* [WHAT TO WORK ON]
Can you rewrite the data from the line with "The white soft fabric at left is above" to the line with "Locate an element on the screen. This", replacing "white soft fabric" with "pale linen cloth" and leaving everything else unchanged?

((

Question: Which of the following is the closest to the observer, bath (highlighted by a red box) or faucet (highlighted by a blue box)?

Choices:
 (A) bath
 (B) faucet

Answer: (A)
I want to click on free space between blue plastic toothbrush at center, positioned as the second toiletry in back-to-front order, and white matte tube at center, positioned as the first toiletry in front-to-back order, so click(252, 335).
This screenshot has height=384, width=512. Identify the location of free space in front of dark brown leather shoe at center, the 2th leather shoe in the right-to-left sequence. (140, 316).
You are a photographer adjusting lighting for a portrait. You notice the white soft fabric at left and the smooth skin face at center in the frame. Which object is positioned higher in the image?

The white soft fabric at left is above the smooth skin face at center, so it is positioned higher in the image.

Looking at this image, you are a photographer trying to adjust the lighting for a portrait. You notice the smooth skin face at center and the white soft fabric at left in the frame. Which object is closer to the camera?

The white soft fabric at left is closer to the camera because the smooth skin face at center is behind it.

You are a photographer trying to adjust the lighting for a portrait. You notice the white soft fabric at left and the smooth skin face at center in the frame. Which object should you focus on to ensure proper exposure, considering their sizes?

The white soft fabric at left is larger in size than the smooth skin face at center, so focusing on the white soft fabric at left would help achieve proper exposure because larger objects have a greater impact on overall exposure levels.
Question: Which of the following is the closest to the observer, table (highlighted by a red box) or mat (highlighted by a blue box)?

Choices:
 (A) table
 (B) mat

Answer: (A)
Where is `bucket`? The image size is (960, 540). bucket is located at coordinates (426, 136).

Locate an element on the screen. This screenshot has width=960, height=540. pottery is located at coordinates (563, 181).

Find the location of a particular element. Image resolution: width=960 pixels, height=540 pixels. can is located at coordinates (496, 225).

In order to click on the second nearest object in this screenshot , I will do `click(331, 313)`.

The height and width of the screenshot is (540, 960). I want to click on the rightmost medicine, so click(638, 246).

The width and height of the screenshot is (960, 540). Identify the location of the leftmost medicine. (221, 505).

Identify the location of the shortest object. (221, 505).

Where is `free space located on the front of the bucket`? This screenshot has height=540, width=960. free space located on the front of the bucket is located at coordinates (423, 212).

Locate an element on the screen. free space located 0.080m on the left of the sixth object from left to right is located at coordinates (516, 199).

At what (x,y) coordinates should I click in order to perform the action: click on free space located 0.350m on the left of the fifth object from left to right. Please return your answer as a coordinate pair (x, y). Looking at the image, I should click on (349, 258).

))

* [TASK RESPONSE]
The pale linen cloth at left is above the smooth skin face at center, so it is positioned higher in the image.

Looking at this image, you are a photographer trying to adjust the lighting for a portrait. You notice the smooth skin face at center and the pale linen cloth at left in the frame. Which object is closer to the camera?

The pale linen cloth at left is closer to the camera because the smooth skin face at center is behind it.

You are a photographer trying to adjust the lighting for a portrait. You notice the pale linen cloth at left and the smooth skin face at center in the frame. Which object should you focus on to ensure proper exposure, considering their sizes?

The pale linen cloth at left is larger in size than the smooth skin face at center, so focusing on the pale linen cloth at left would help achieve proper exposure because larger objects have a greater impact on overall exposure levels.
Question: Which of the following is the closest to the observer, table (highlighted by a red box) or mat (highlighted by a blue box)?

Choices:
 (A) table
 (B) mat

Answer: (A)
Where is `bucket`? The image size is (960, 540). bucket is located at coordinates (426, 136).

Locate an element on the screen. This screenshot has width=960, height=540. pottery is located at coordinates (563, 181).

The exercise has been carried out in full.